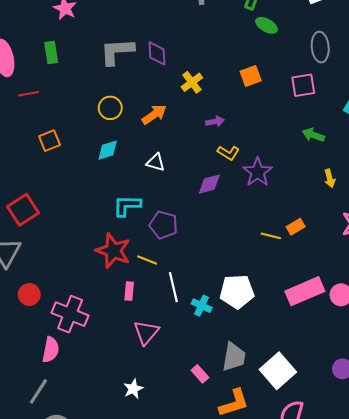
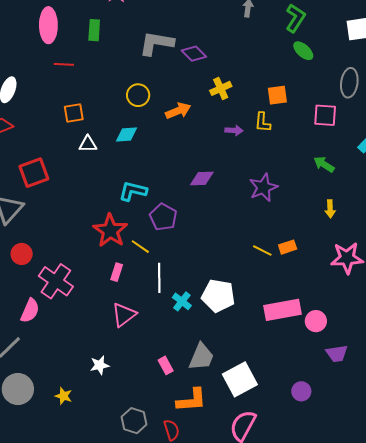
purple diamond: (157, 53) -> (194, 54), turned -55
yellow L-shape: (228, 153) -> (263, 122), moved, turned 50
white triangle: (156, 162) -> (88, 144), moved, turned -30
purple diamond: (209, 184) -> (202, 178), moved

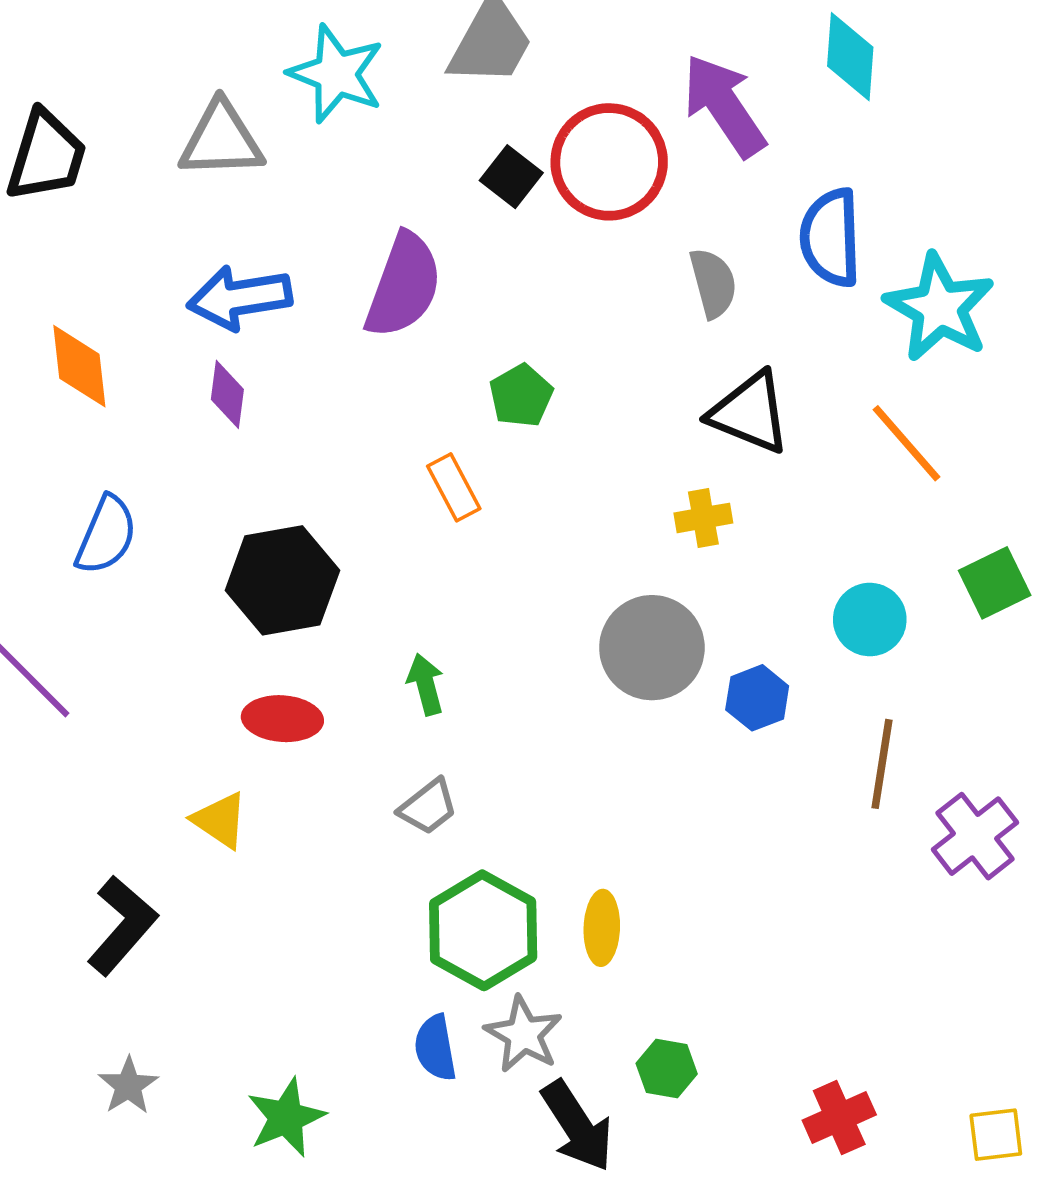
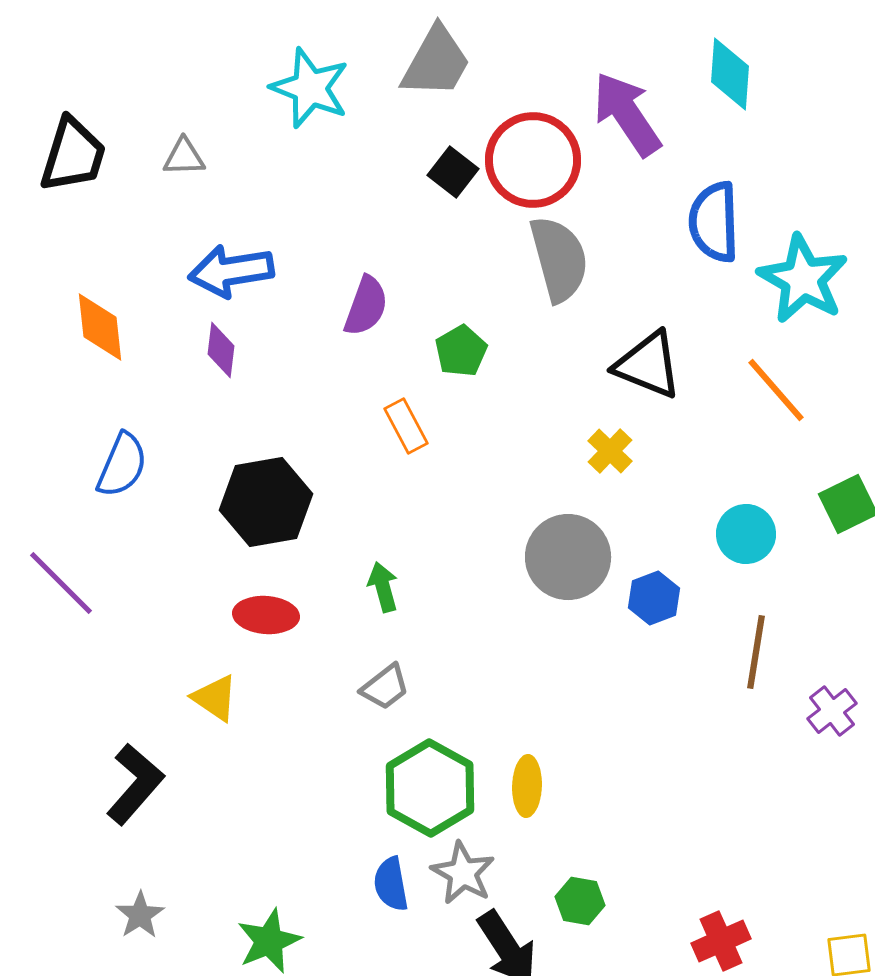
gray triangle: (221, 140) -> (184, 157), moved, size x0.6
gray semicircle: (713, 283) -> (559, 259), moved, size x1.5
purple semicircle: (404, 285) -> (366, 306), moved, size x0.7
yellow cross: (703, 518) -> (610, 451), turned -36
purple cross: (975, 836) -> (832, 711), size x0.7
────
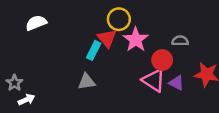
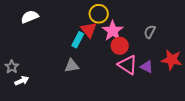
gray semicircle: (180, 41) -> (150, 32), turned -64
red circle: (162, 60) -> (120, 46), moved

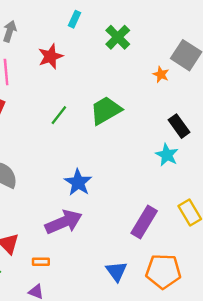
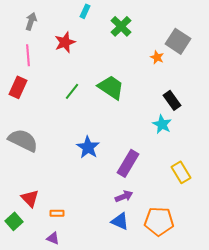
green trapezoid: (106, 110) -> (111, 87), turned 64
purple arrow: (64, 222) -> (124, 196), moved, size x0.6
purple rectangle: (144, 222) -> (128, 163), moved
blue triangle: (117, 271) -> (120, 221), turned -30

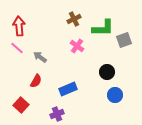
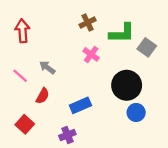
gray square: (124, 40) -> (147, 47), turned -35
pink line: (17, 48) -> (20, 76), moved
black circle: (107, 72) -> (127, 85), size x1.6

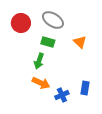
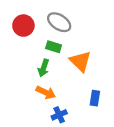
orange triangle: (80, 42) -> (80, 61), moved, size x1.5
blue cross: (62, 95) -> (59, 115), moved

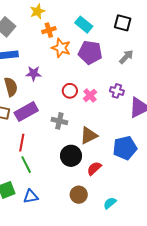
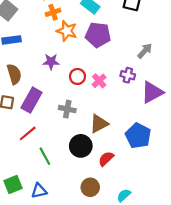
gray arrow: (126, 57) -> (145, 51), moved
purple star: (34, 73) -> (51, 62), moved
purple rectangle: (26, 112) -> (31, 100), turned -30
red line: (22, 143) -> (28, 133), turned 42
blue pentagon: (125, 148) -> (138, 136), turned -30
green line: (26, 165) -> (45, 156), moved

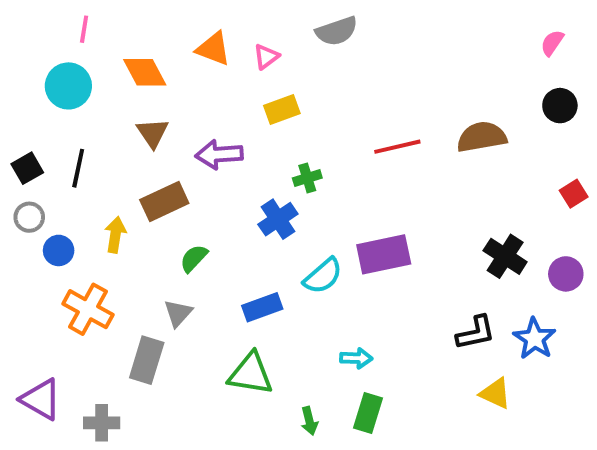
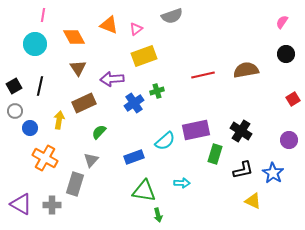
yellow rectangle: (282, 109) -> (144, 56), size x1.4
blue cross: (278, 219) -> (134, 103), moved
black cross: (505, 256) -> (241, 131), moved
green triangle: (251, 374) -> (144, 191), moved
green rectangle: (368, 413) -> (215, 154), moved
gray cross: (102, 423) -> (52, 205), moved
────
What to do>
Only one stretch of the listing is wanted: the lines starting at the one with "green trapezoid: (106, 110)" and ending at the one with "orange triangle: (80, 42)", copied exactly and free of pictures.

Task output>
green trapezoid: (106, 110) -> (111, 87), turned 64
purple arrow: (64, 222) -> (124, 196), moved, size x0.6
purple rectangle: (144, 222) -> (128, 163), moved
blue triangle: (117, 271) -> (120, 221), turned -30

gray square: (124, 40) -> (147, 47), turned -35
pink line: (17, 48) -> (20, 76), moved
black circle: (107, 72) -> (127, 85), size x1.6

orange triangle: (80, 42) -> (80, 61), moved, size x1.5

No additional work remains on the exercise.